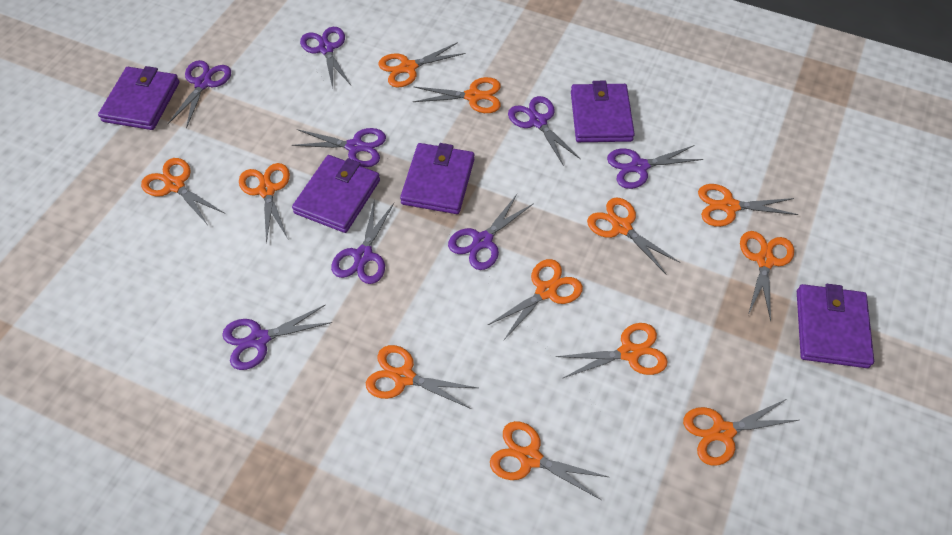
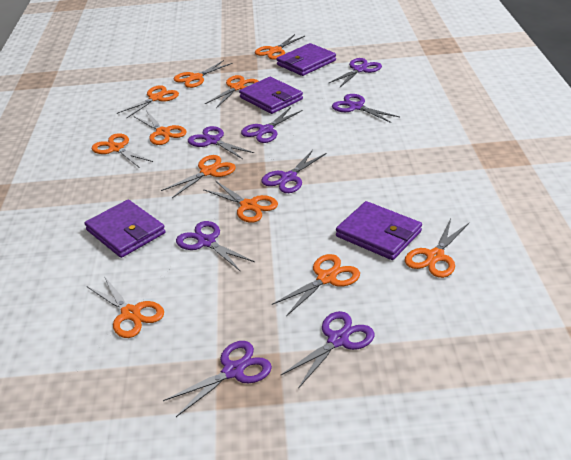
orange scissors: 12 -> 11
purple wallet: 5 -> 4

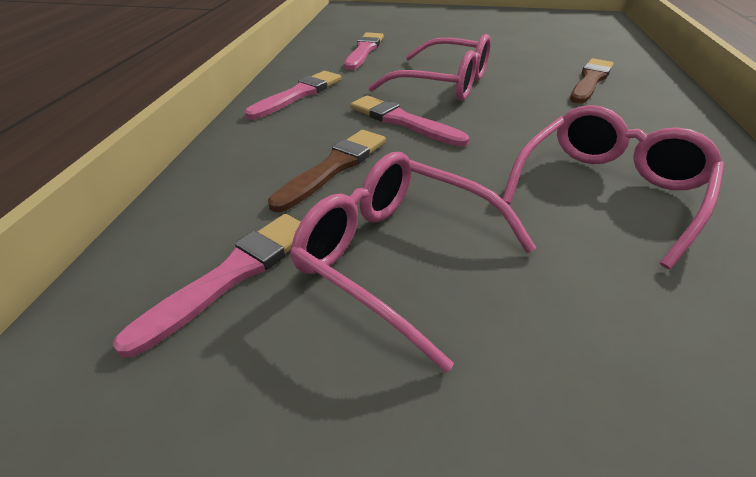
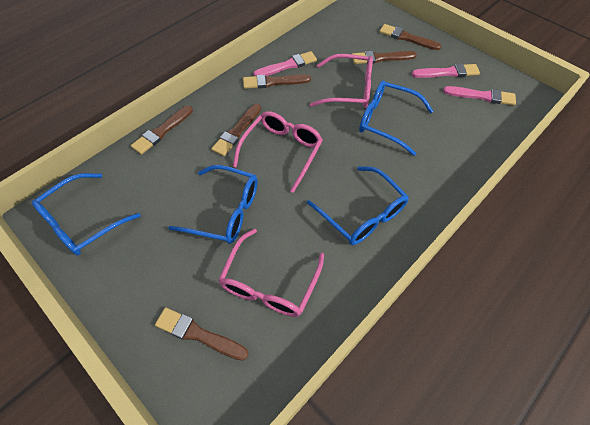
blue glasses: 0 -> 4
brown brush: 2 -> 6
pink brush: 4 -> 3

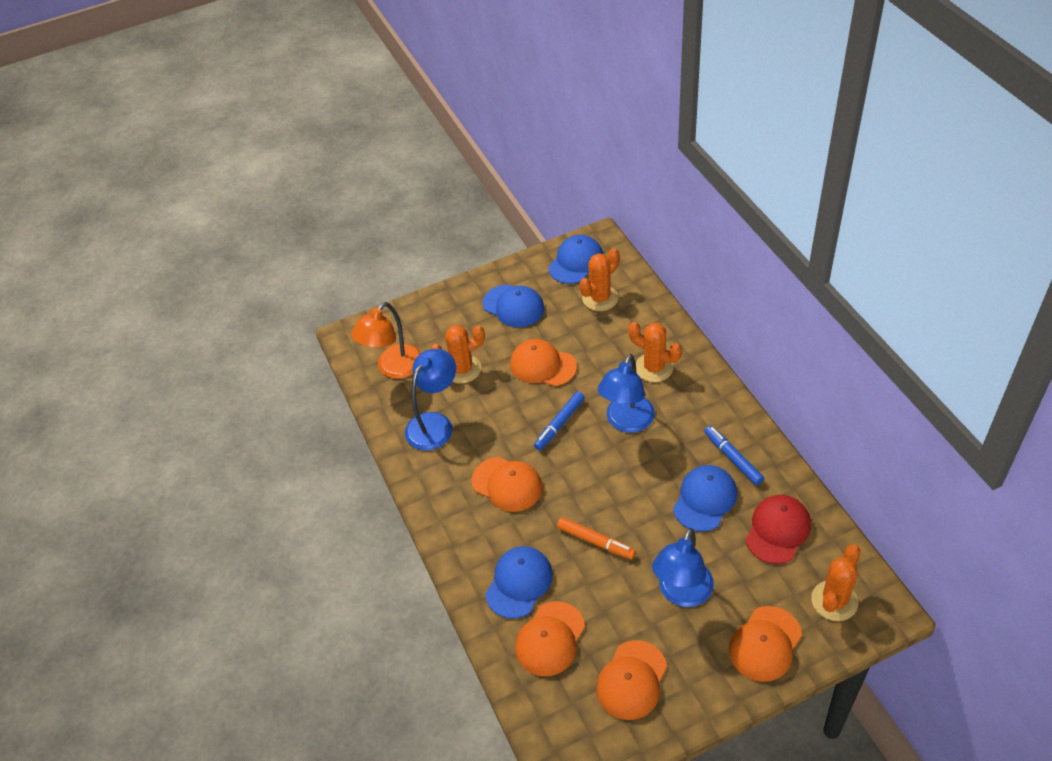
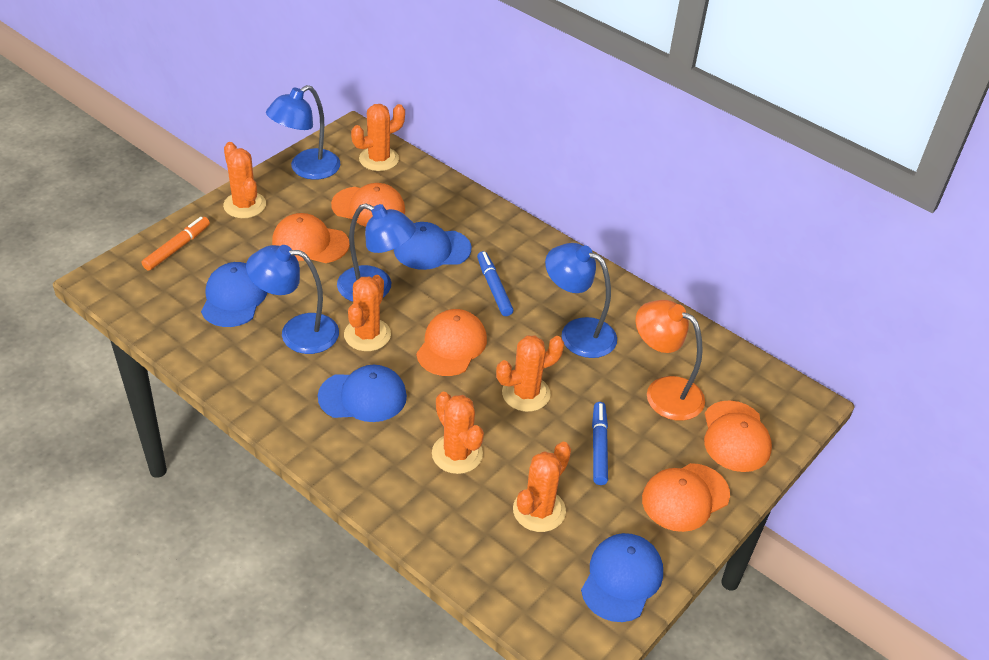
blue lamp: 3 -> 4
orange cactus: 4 -> 6
red cap: 1 -> 0

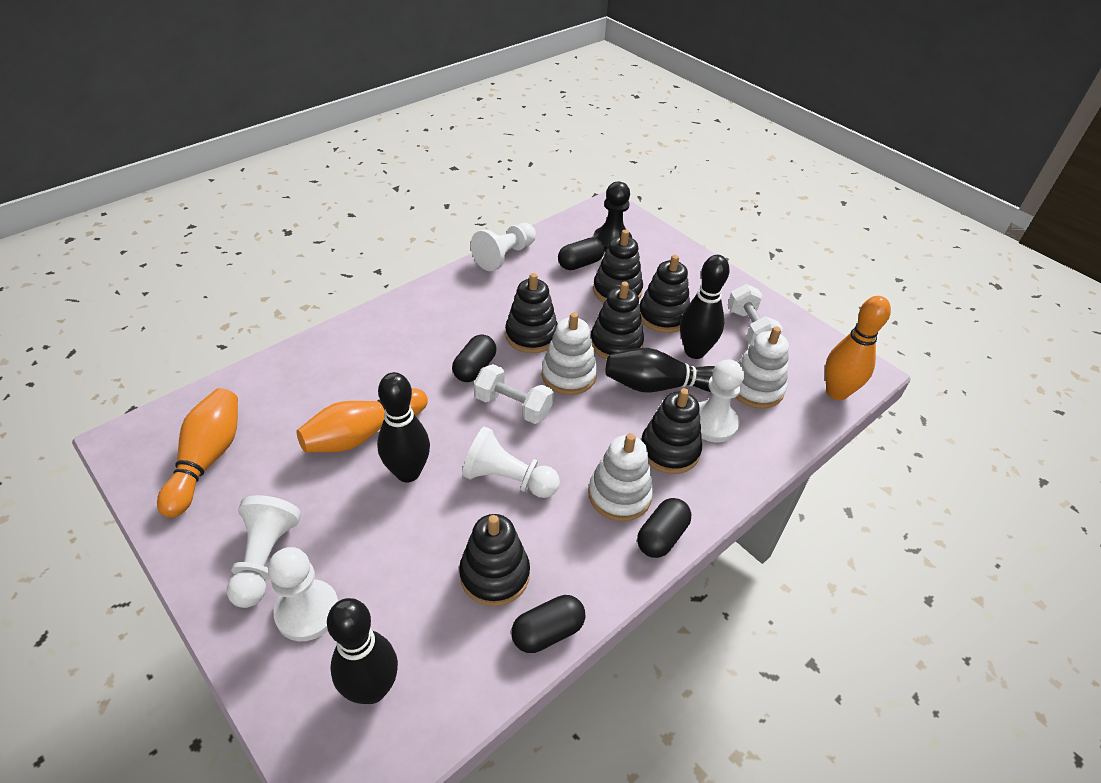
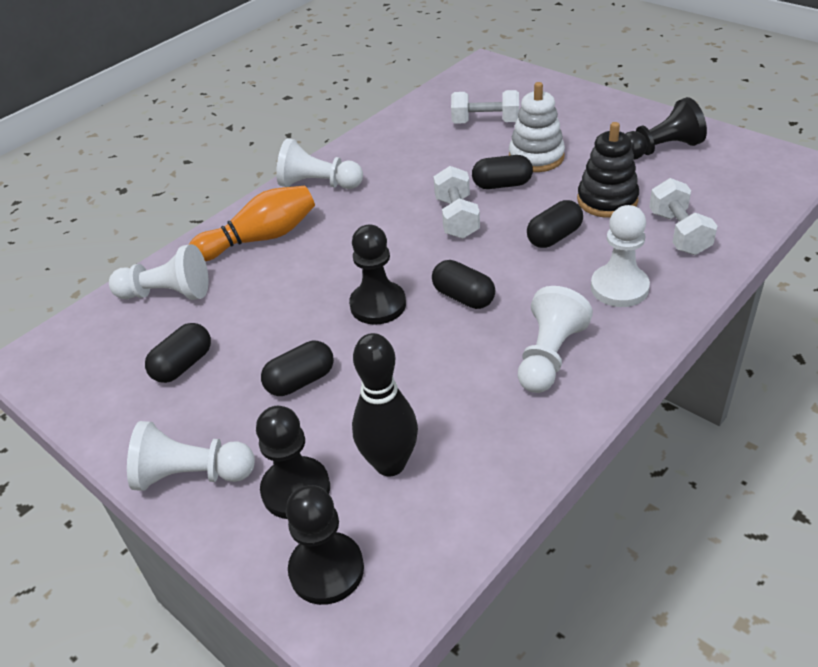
black bowling pin: 4 -> 1
black capsule: 4 -> 5
black pawn: 1 -> 4
black stacking toy: 6 -> 1
orange bowling pin: 3 -> 1
white dumbbell: 2 -> 3
white stacking toy: 3 -> 1

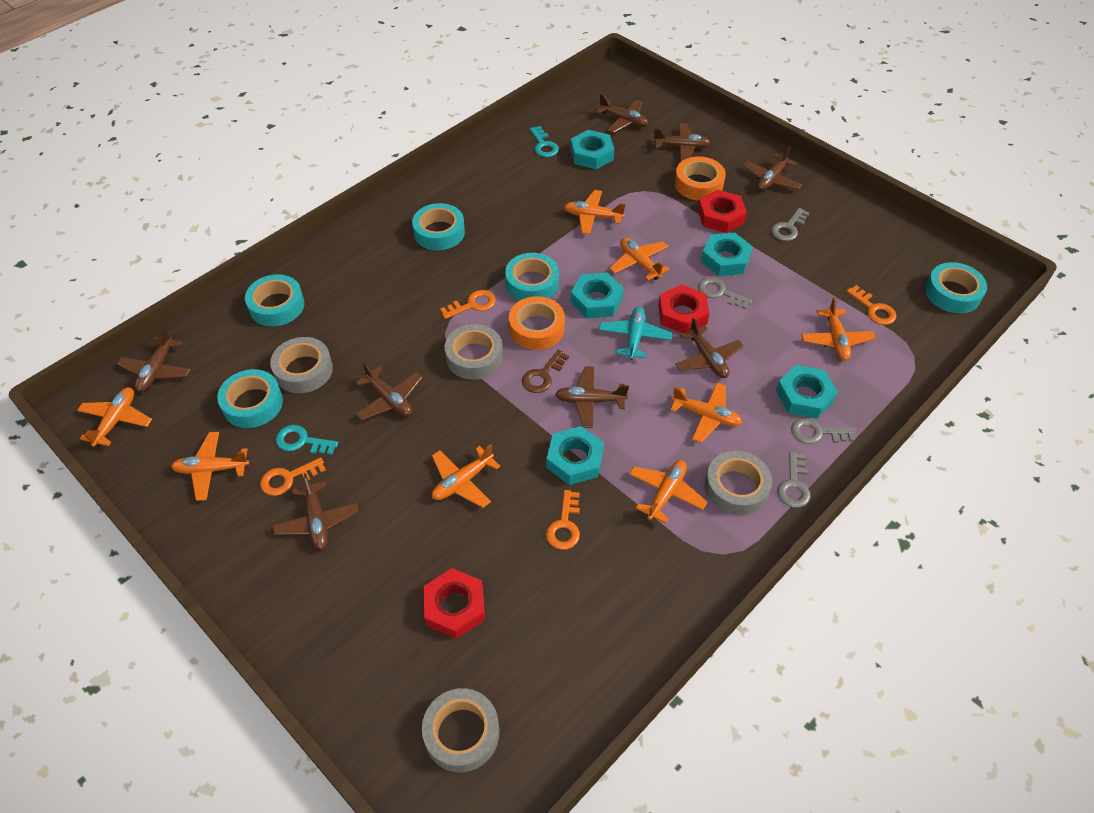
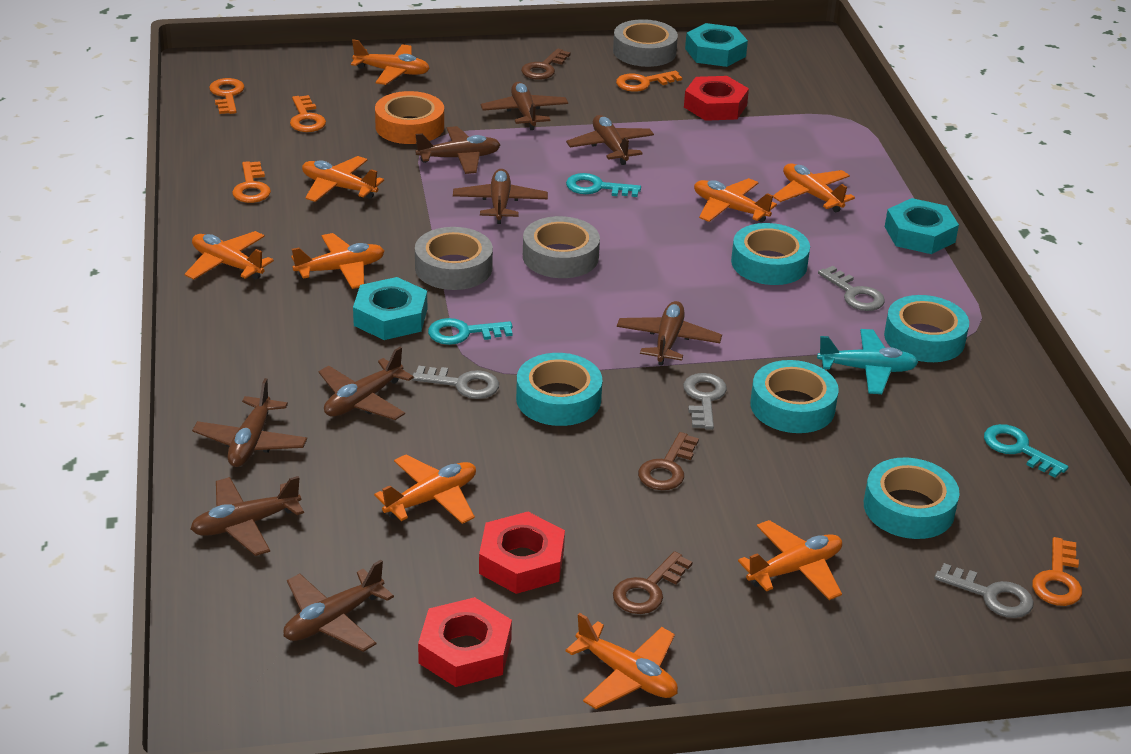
brown key: 1 -> 3
brown plane: 8 -> 9
grey tape: 4 -> 3
orange key: 4 -> 5
orange plane: 8 -> 9
orange tape: 2 -> 1
turquoise key: 2 -> 3
turquoise nut: 5 -> 3

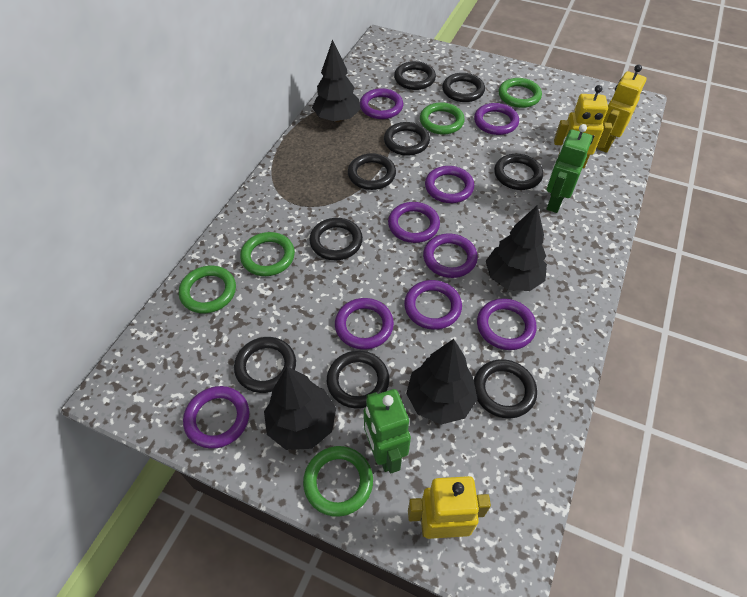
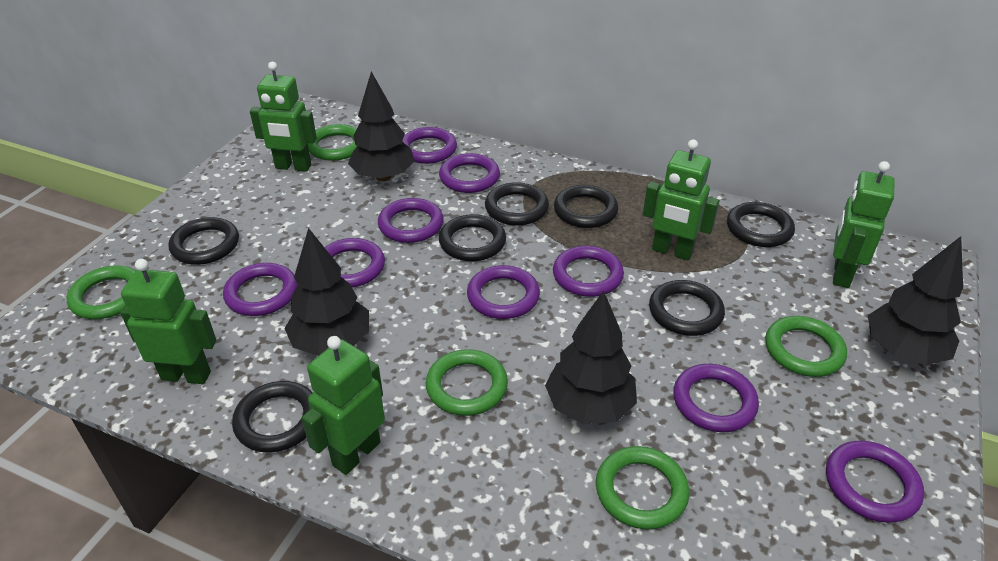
black ring: 9 -> 7
green robot: 2 -> 5
yellow robot: 3 -> 0

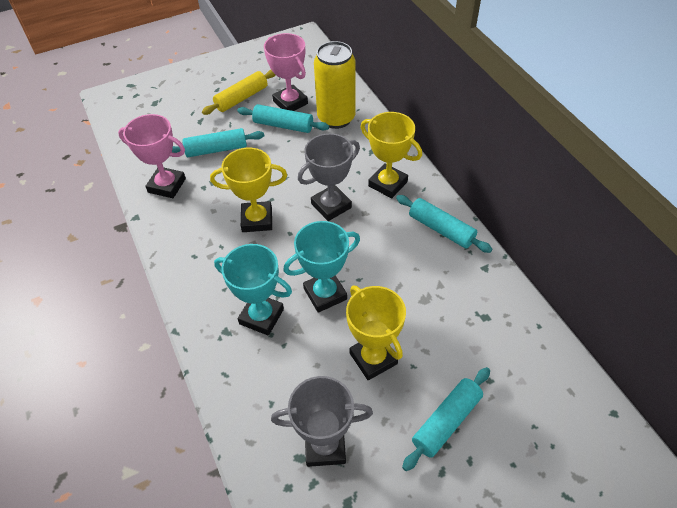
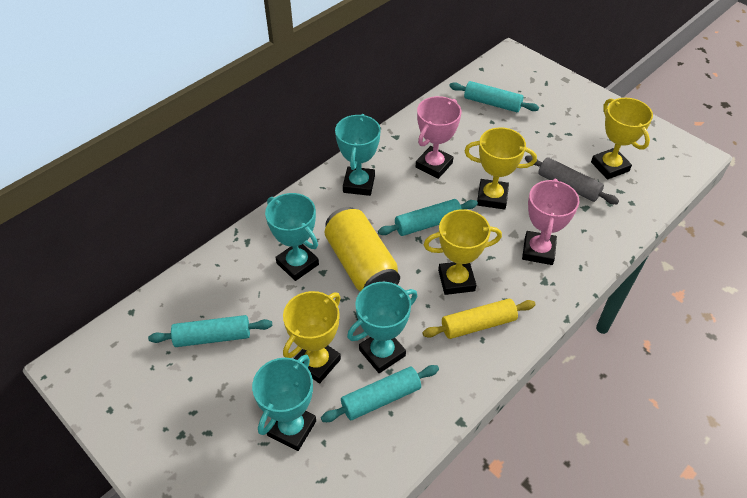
grey rolling pin: 0 -> 1
grey trophy: 2 -> 0
turquoise trophy: 2 -> 4
yellow trophy: 3 -> 4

* AIM OF THE EXERCISE *
The records above, minus their pictures, are to be returned word for word.

* YOUR SOLUTION *
orange scissors: 12 -> 11
purple wallet: 5 -> 4

blue glasses: 0 -> 4
brown brush: 2 -> 6
pink brush: 4 -> 3

blue lamp: 3 -> 4
orange cactus: 4 -> 6
red cap: 1 -> 0

black bowling pin: 4 -> 1
black capsule: 4 -> 5
black pawn: 1 -> 4
black stacking toy: 6 -> 1
orange bowling pin: 3 -> 1
white dumbbell: 2 -> 3
white stacking toy: 3 -> 1

brown key: 1 -> 3
brown plane: 8 -> 9
grey tape: 4 -> 3
orange key: 4 -> 5
orange plane: 8 -> 9
orange tape: 2 -> 1
turquoise key: 2 -> 3
turquoise nut: 5 -> 3

black ring: 9 -> 7
green robot: 2 -> 5
yellow robot: 3 -> 0

grey rolling pin: 0 -> 1
grey trophy: 2 -> 0
turquoise trophy: 2 -> 4
yellow trophy: 3 -> 4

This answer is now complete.